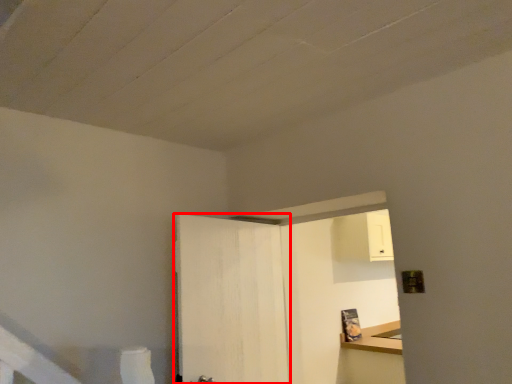
Question: From the image's perspective, what is the correct spatial relationship of door (annotated by the red box) in relation to dresser?

Choices:
 (A) below
 (B) above

Answer: (B)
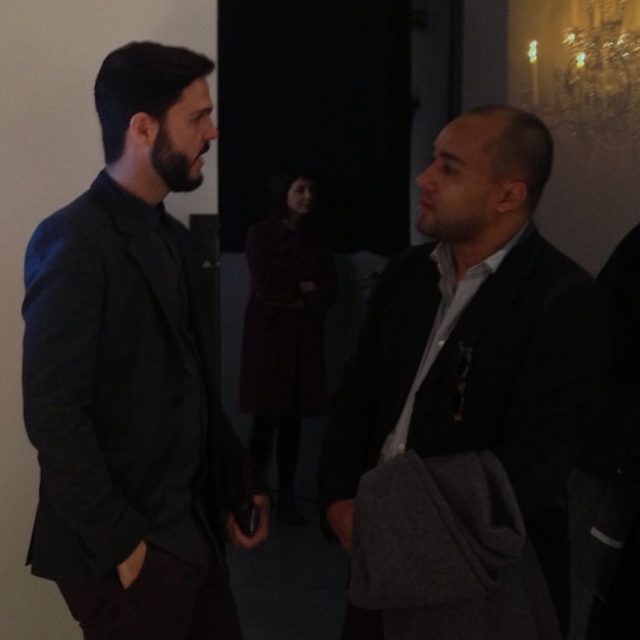
Between point (150, 557) and point (609, 484), which one is positioned in front?

Point (150, 557) is more forward.

Is matte black suit at left bigger than dark gray suit at right?

Correct, matte black suit at left is larger in size than dark gray suit at right.

Measure the distance between point (152, 161) and camera.

A distance of 1.35 meters exists between point (152, 161) and camera.

Locate an element on the screen. The image size is (640, 640). matte black suit at left is located at coordinates (132, 376).

Consider the image. Which is above, matte black jacket at right or dark gray suit at right?

matte black jacket at right is above.

Can you confirm if matte black jacket at right is positioned above dark gray suit at right?

Correct, matte black jacket at right is located above dark gray suit at right.

Locate an element on the screen. matte black jacket at right is located at coordinates (476, 339).

Is the position of matte black suit at left more distant than that of matte black jacket at right?

Yes, it is behind matte black jacket at right.

Is matte black suit at left to the left of matte black jacket at right from the viewer's perspective?

Correct, you'll find matte black suit at left to the left of matte black jacket at right.

Between point (93, 452) and point (349, 486), which one is positioned behind?

The point (349, 486) is behind.

You are a GUI agent. You are given a task and a screenshot of the screen. Output one action in this format:
    pyautogui.click(x=<x>, y=<y>)
    Task: Click on the matte black suit at left
    The height and width of the screenshot is (640, 640).
    Given the screenshot: What is the action you would take?
    pyautogui.click(x=132, y=376)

● **ASSIGNMENT**
Rewrite the material from the line containing "Point (150, 557) is more forward." through the end, replacing every occurrence of "matte black jacket" with "charcoal jacket" and leaving everything else unchanged.

● **PROBLEM SOLUTION**
Point (150, 557) is more forward.

Is matte black suit at left bigger than dark gray suit at right?

Correct, matte black suit at left is larger in size than dark gray suit at right.

Measure the distance between point (152, 161) and camera.

A distance of 1.35 meters exists between point (152, 161) and camera.

Locate an element on the screen. The image size is (640, 640). matte black suit at left is located at coordinates (132, 376).

Consider the image. Which is above, charcoal jacket at right or dark gray suit at right?

charcoal jacket at right is above.

Can you confirm if charcoal jacket at right is positioned above dark gray suit at right?

Correct, charcoal jacket at right is located above dark gray suit at right.

Locate an element on the screen. charcoal jacket at right is located at coordinates (476, 339).

Is the position of matte black suit at left more distant than that of charcoal jacket at right?

Yes, it is behind charcoal jacket at right.

Is matte black suit at left to the left of charcoal jacket at right from the viewer's perspective?

Correct, you'll find matte black suit at left to the left of charcoal jacket at right.

Between point (93, 452) and point (349, 486), which one is positioned behind?

The point (349, 486) is behind.

You are a GUI agent. You are given a task and a screenshot of the screen. Output one action in this format:
    pyautogui.click(x=<x>, y=<y>)
    Task: Click on the matte black suit at left
    The height and width of the screenshot is (640, 640).
    Given the screenshot: What is the action you would take?
    pyautogui.click(x=132, y=376)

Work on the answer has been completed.